%%
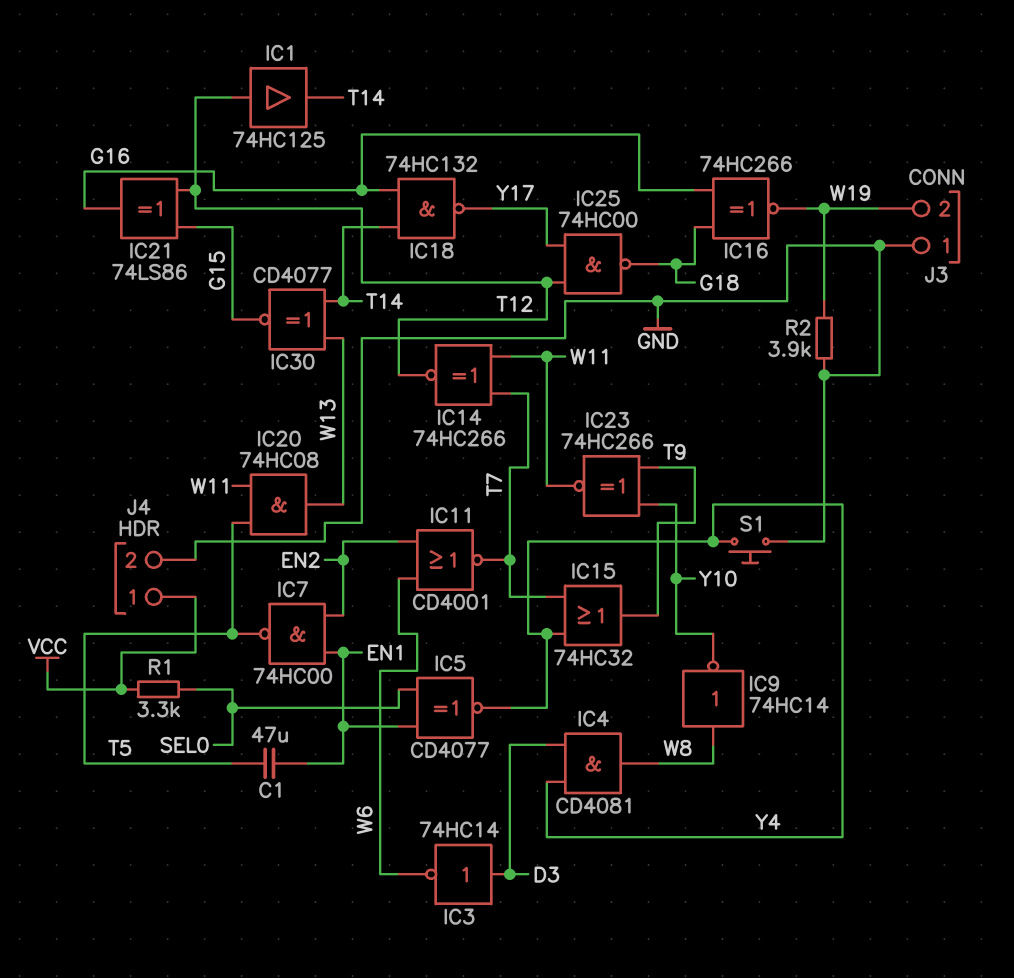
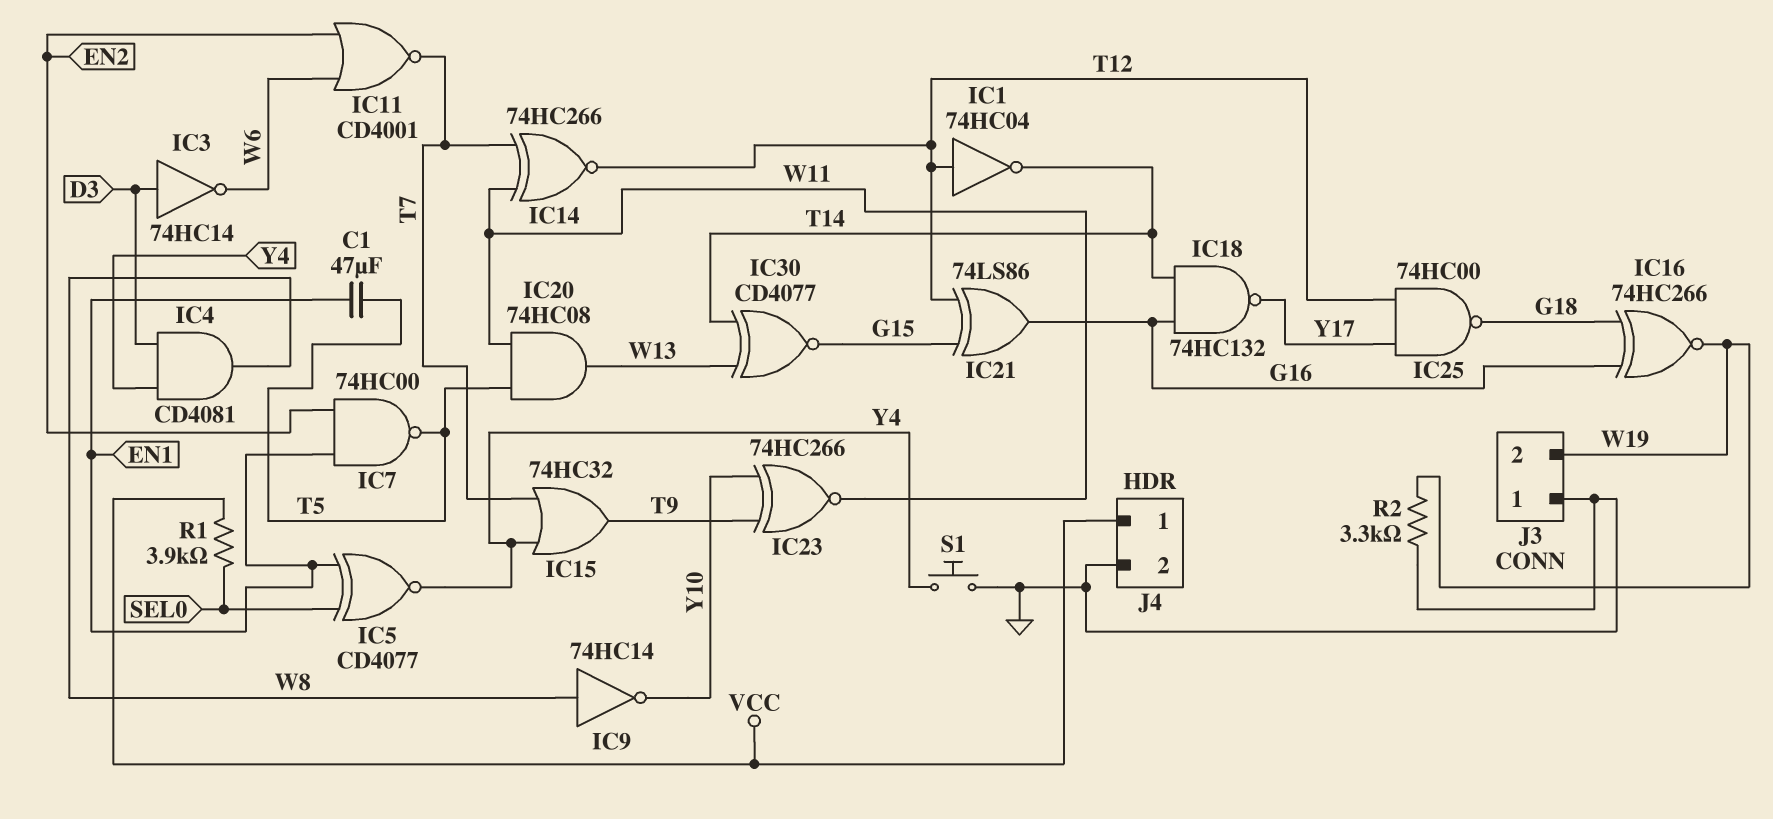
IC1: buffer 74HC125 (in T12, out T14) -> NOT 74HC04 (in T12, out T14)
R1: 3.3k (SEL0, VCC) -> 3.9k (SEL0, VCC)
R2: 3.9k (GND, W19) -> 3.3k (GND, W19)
%%
%%
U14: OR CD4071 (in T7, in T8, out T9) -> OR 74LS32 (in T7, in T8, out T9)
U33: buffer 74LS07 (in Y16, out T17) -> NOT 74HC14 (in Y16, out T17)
%%
▸ **What you are asked to do**
Among the entries above, copy exactly only the lines starting with the one containing "R1: 3.3k (SEL0, VCC) -> 3.9k (SEL0, VCC)" and going through the one containing "R2: 3.9k (GND, W19) -> 3.3k (GND, W19)", both ends included.

▸ **Completed task**
R1: 3.3k (SEL0, VCC) -> 3.9k (SEL0, VCC)
R2: 3.9k (GND, W19) -> 3.3k (GND, W19)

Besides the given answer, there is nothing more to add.